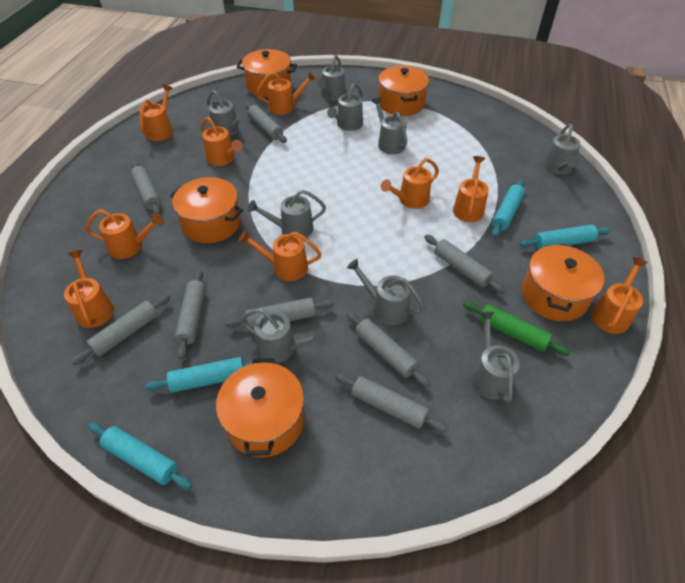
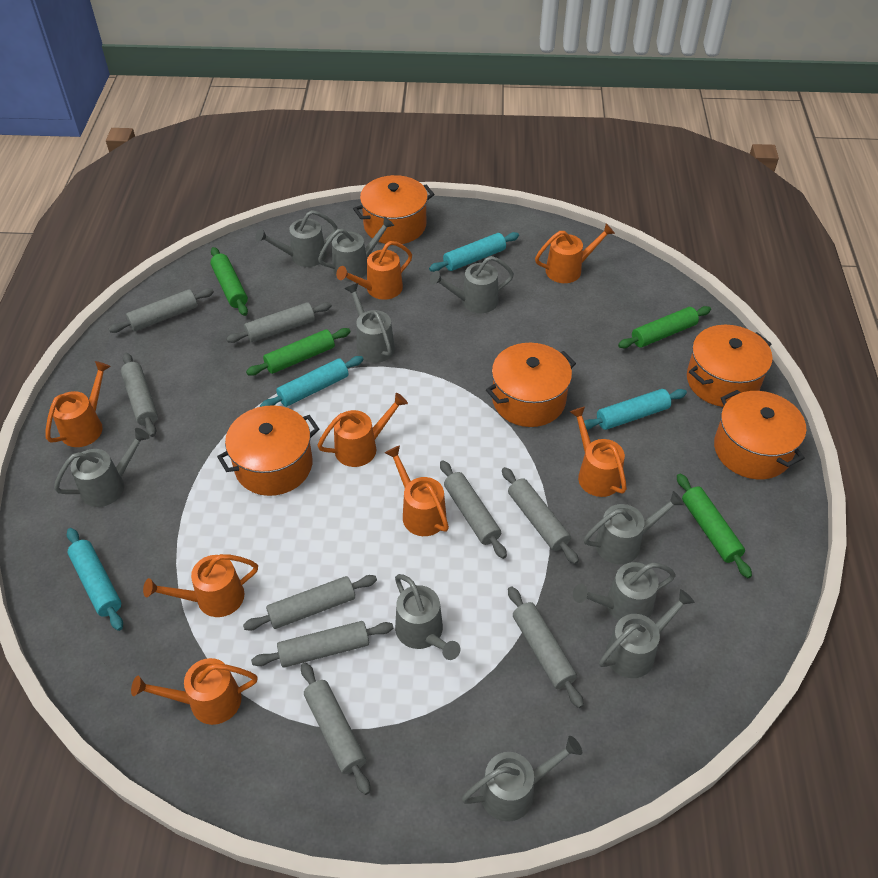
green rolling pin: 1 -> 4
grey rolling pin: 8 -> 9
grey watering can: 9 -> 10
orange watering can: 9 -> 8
◇ ◇ ◇
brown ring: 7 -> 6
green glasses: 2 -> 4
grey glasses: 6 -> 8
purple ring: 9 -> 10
◇ ◇ ◇
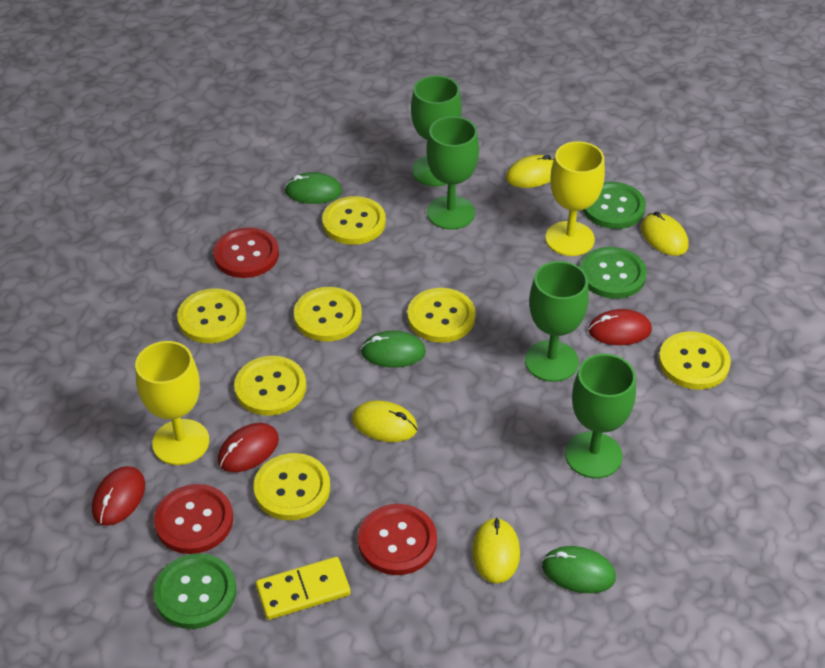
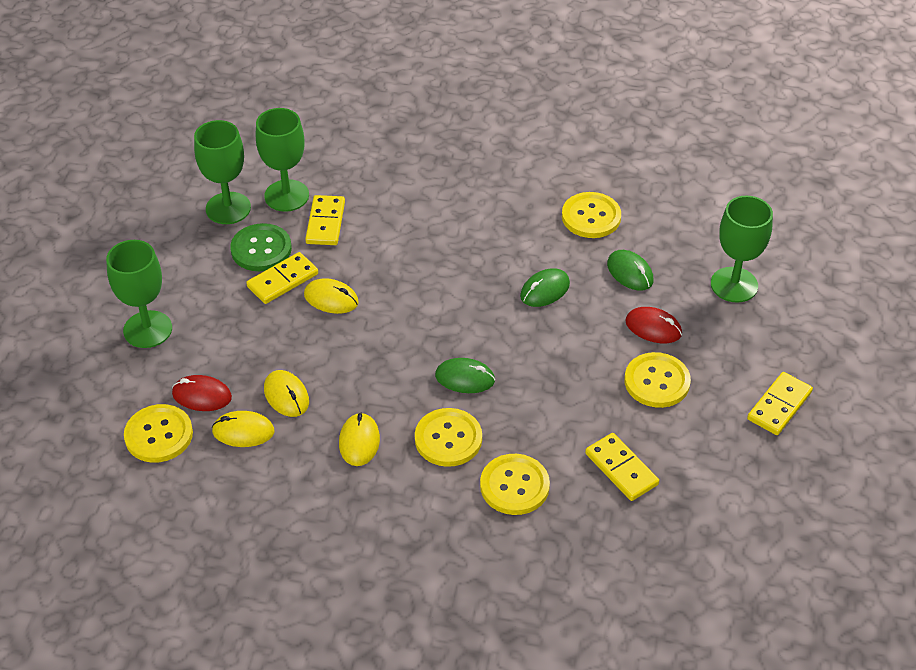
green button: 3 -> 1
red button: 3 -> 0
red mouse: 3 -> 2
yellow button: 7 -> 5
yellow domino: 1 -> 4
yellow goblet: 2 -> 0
◇ ◇ ◇
◆ **Work instruction**
Give the exact lines, and only those, from the line containing "green rolling pin: 1 -> 4" through the line containing "orange watering can: 9 -> 8" in the entries above.

◆ **Answer**
green rolling pin: 1 -> 4
grey rolling pin: 8 -> 9
grey watering can: 9 -> 10
orange watering can: 9 -> 8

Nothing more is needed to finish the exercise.